== Segment start ==

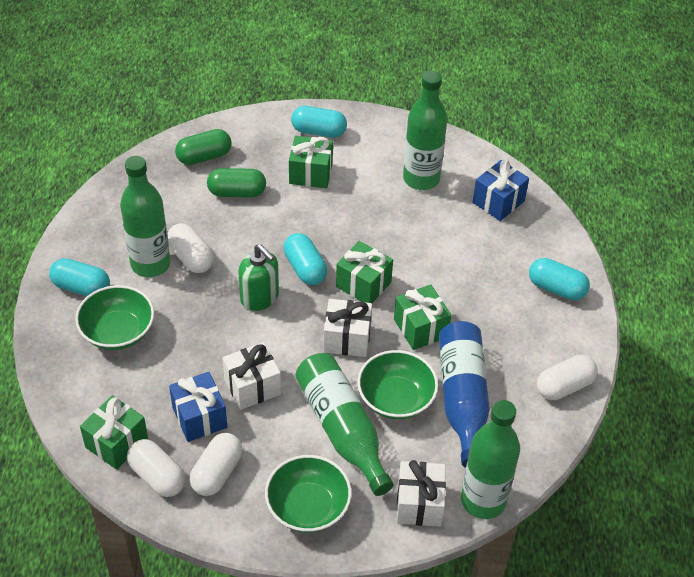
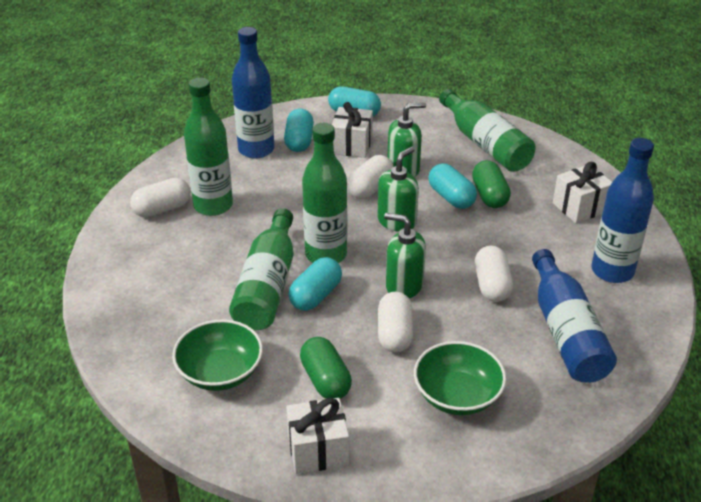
blue bottle: 1 -> 3
blue gift: 2 -> 0
green bowl: 3 -> 2
green gift: 4 -> 0
green soap dispenser: 1 -> 3

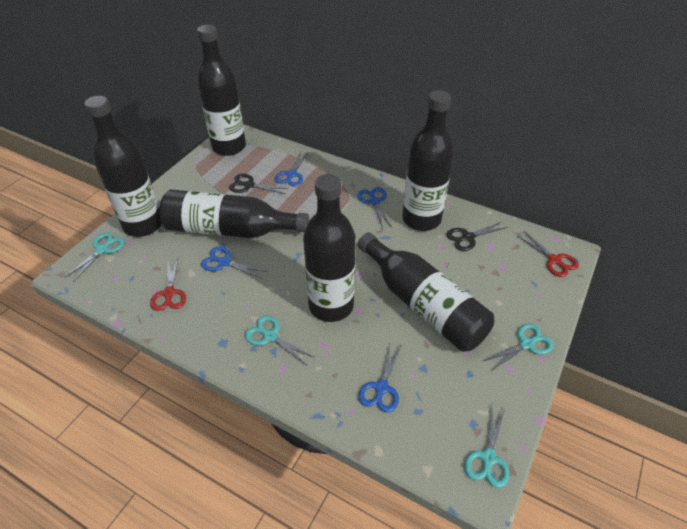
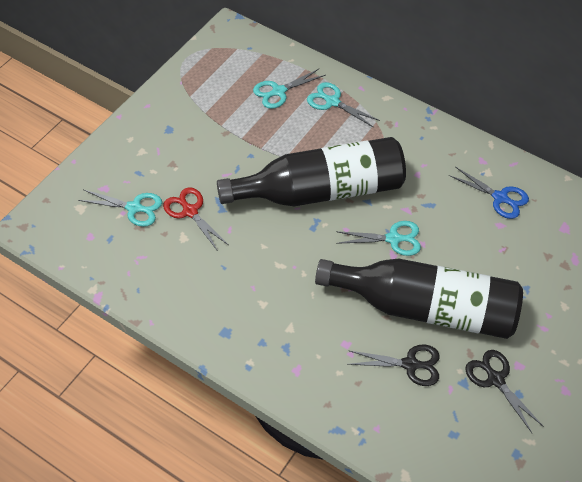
black bottle: 6 -> 2
blue scissors: 4 -> 1
red scissors: 2 -> 1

== Segment end ==

**EXERCISE OBJECTIVE**
The exact lines from the one containing "green bowl: 3 -> 2" through the end of the data are to be copied, with both ends kept and pictures left out.

**RESPONSE TO THIS TASK**
green bowl: 3 -> 2
green gift: 4 -> 0
green soap dispenser: 1 -> 3

black bottle: 6 -> 2
blue scissors: 4 -> 1
red scissors: 2 -> 1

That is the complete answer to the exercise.